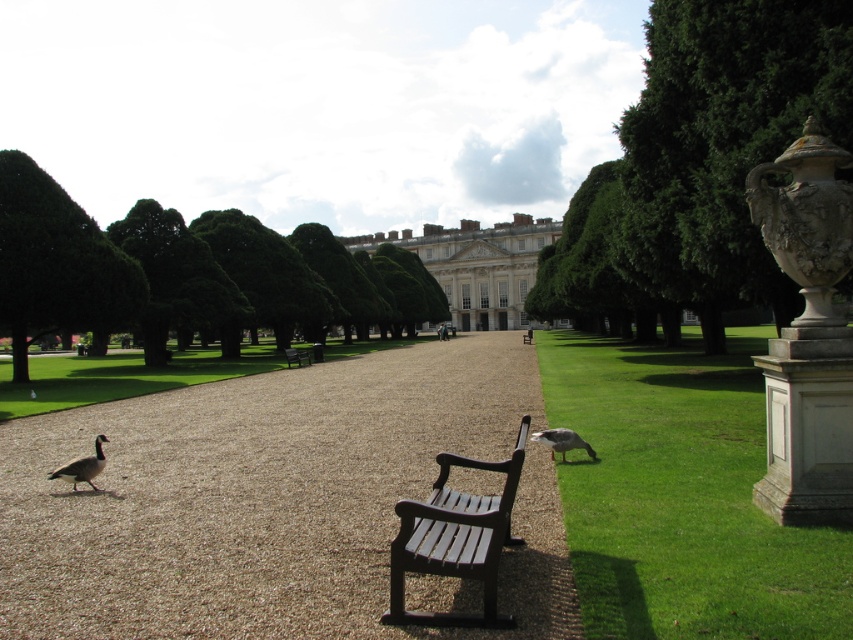
Question: Which object is the farthest from the white stone palace at center?

Choices:
 (A) green leafy tree at upper left
 (B) carved stone urn at right
 (C) green grass at lower right

Answer: (B)

Question: Which is nearer to the brown feathered goose at lower left?

Choices:
 (A) green grass at lower right
 (B) black wood bench at center

Answer: (B)

Question: Observing the image, what is the correct spatial positioning of green leafy tree at center in reference to green grass at center?

Choices:
 (A) left
 (B) right

Answer: (B)

Question: Is green leafy tree at center further to the viewer compared to green leafy tree at upper left?

Choices:
 (A) yes
 (B) no

Answer: (A)

Question: Does white stone palace at center appear on the right side of wooden bench at center?

Choices:
 (A) no
 (B) yes

Answer: (B)

Question: Which point appears closest to the camera in this image?

Choices:
 (A) (432, 266)
 (B) (51, 387)
 (C) (570, 372)

Answer: (C)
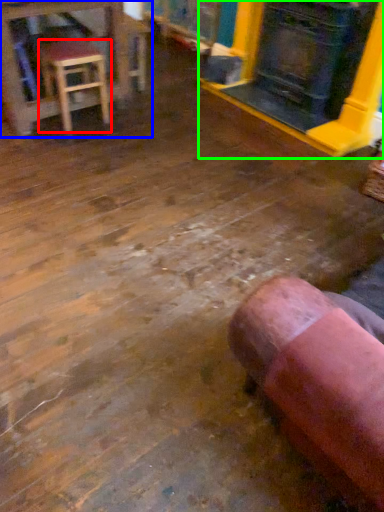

» **EXERCISE TASK**:
Can you reproduce the lines of the material from the one containing "Question: Which point" through the end, inclusive, leaving out the pictures?

» **RESULT**:
Question: Which point appears closest to the camera in this image?

Choices:
 (A) (432, 266)
 (B) (51, 387)
 (C) (570, 372)

Answer: (C)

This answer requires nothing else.